## [HOW TO COMPLETE THIS TASK]
Please copy every record below exactly, leaving out the pictures.

## [RECORDS SHOWN]
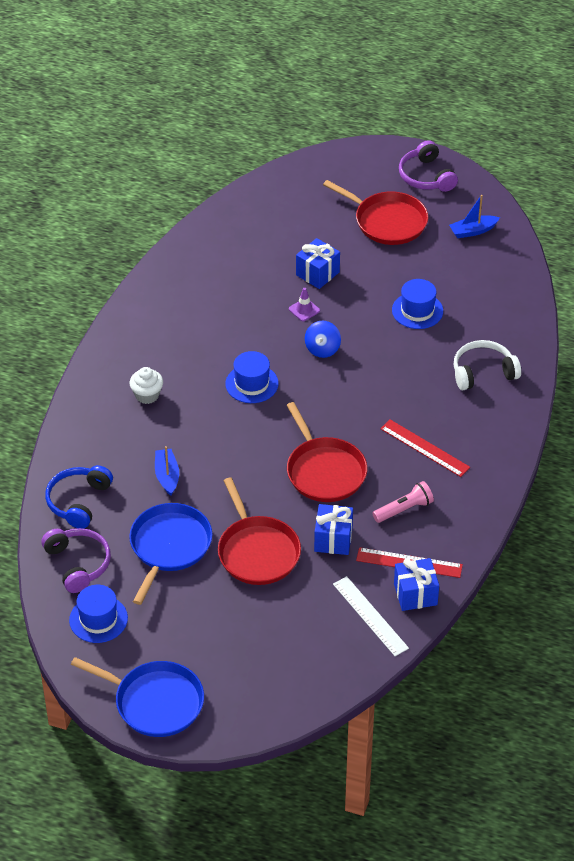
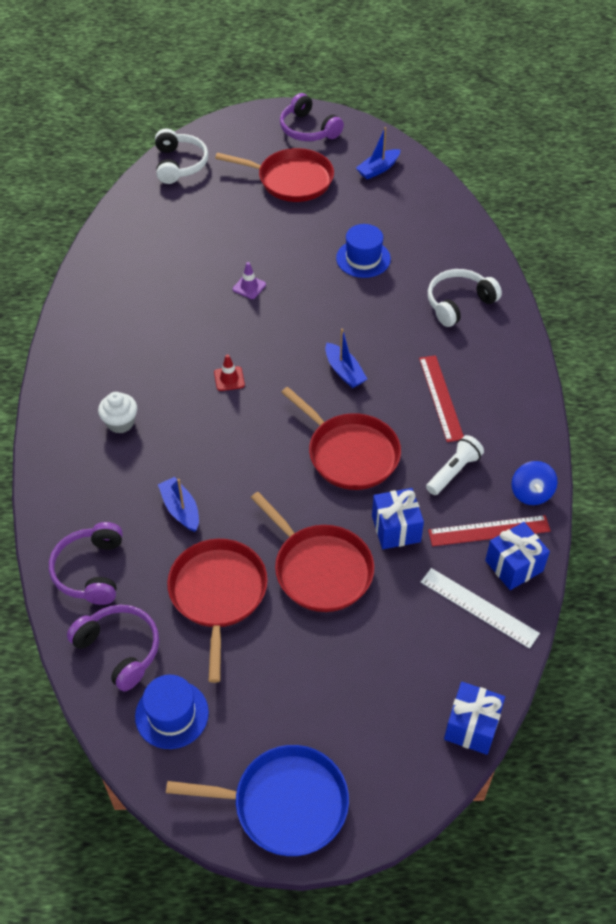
camera: 20 degrees left, 5 degrees up
(78, 501) = (91, 571): blue headphones -> purple headphones
(169, 546) = (218, 594): blue pan -> red pan
(251, 383) = (229, 379): blue hat -> red traffic cone
(292, 181) = (179, 164): none -> white headphones
(317, 273) = (246, 247): blue gift -> blue gift (471, 726)
(322, 349) = (286, 322): blue spinning top -> blue spinning top (531, 493)
(352, 404) = (344, 371): none -> blue boat
(404, 509) = (454, 471): pink flashlight -> white flashlight
(425, 448) = (441, 397): red ruler -> red ruler turned 60 degrees clockwise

## [EXERCISE SOLUTION]
camera: 20 degrees left, 5 degrees up
(78, 501) = (91, 571): blue headphones -> purple headphones
(169, 546) = (218, 594): blue pan -> red pan
(251, 383) = (229, 379): blue hat -> red traffic cone
(292, 181) = (179, 164): none -> white headphones
(317, 273) = (246, 247): blue gift -> blue gift (471, 726)
(322, 349) = (286, 322): blue spinning top -> blue spinning top (531, 493)
(352, 404) = (344, 371): none -> blue boat
(404, 509) = (454, 471): pink flashlight -> white flashlight
(425, 448) = (441, 397): red ruler -> red ruler turned 60 degrees clockwise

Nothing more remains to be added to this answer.